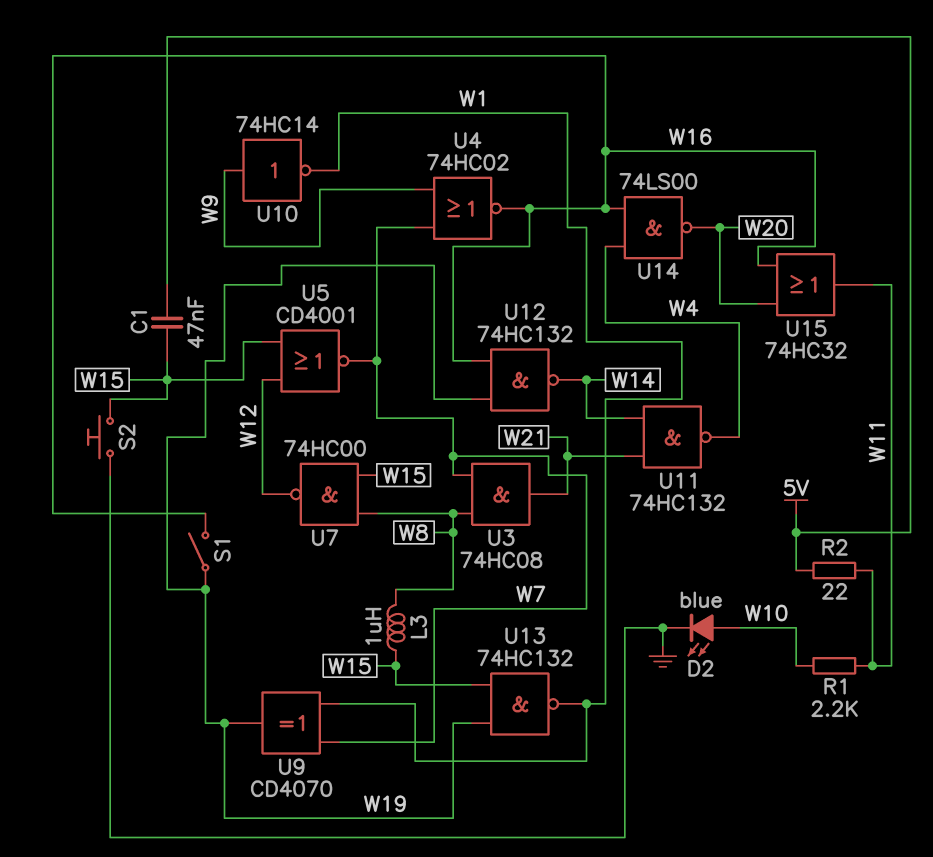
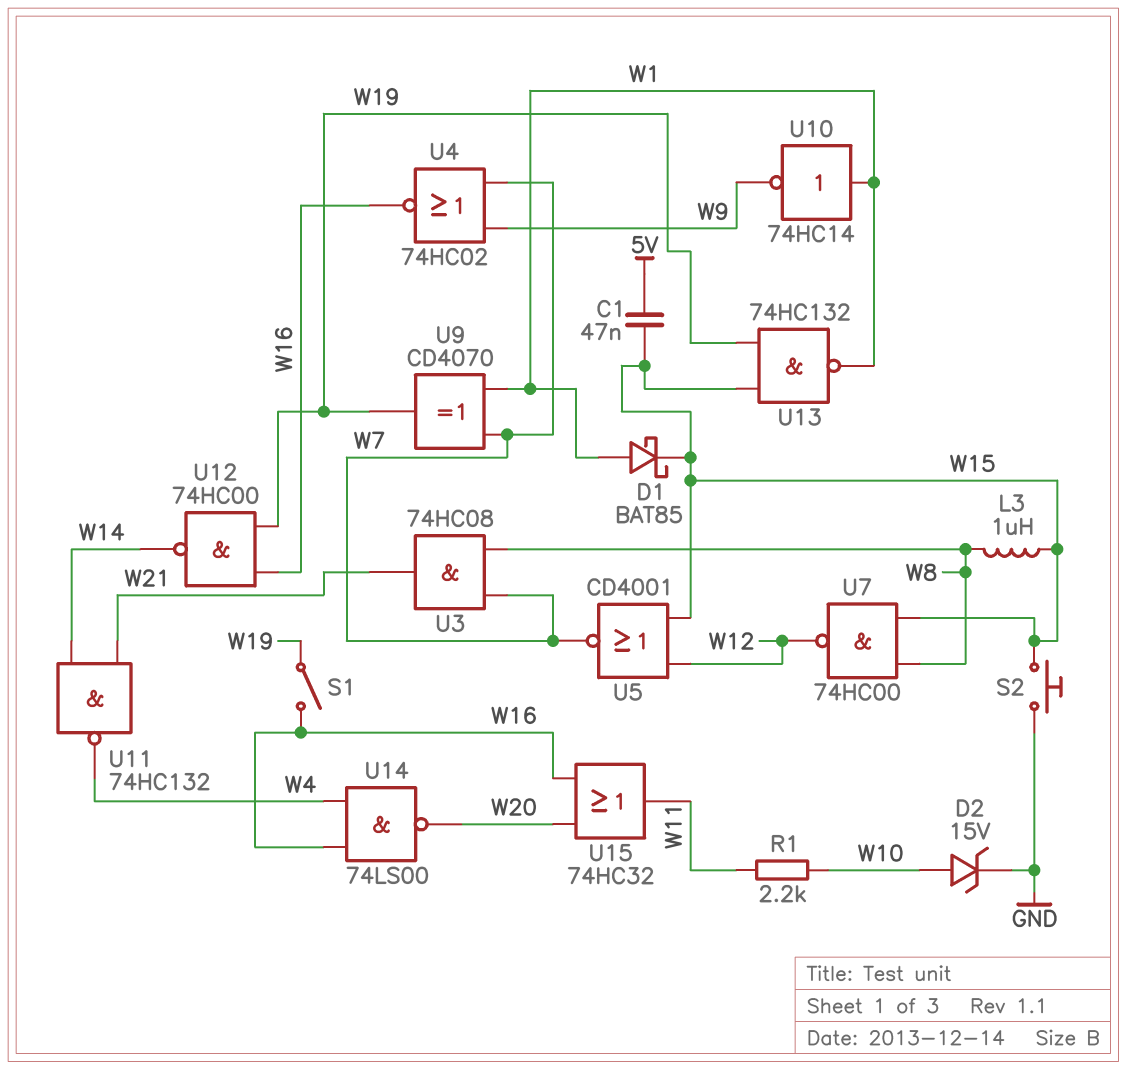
D1: none -> schottky BAT85 (A W1, K W15)
D2: LED blue (A W10, K GND) -> zener 15V (A W10, K GND)
R2: 22 (5V, W11) -> none
U10: NOT 74HC14 (in W9, out W1) -> NOT 74HC14 (in W1, out W9)
U12: NAND 74HC132 (in W16, in W19, out W14) -> NAND 74HC00 (in W16, in W19, out W14)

### [Problem statement]
Exactly and only the lines from the one containing "D2: LED blue" to the end of the entries above are to be written out.

### [Completed task]
D2: LED blue (A W10, K GND) -> zener 15V (A W10, K GND)
R2: 22 (5V, W11) -> none
U10: NOT 74HC14 (in W9, out W1) -> NOT 74HC14 (in W1, out W9)
U12: NAND 74HC132 (in W16, in W19, out W14) -> NAND 74HC00 (in W16, in W19, out W14)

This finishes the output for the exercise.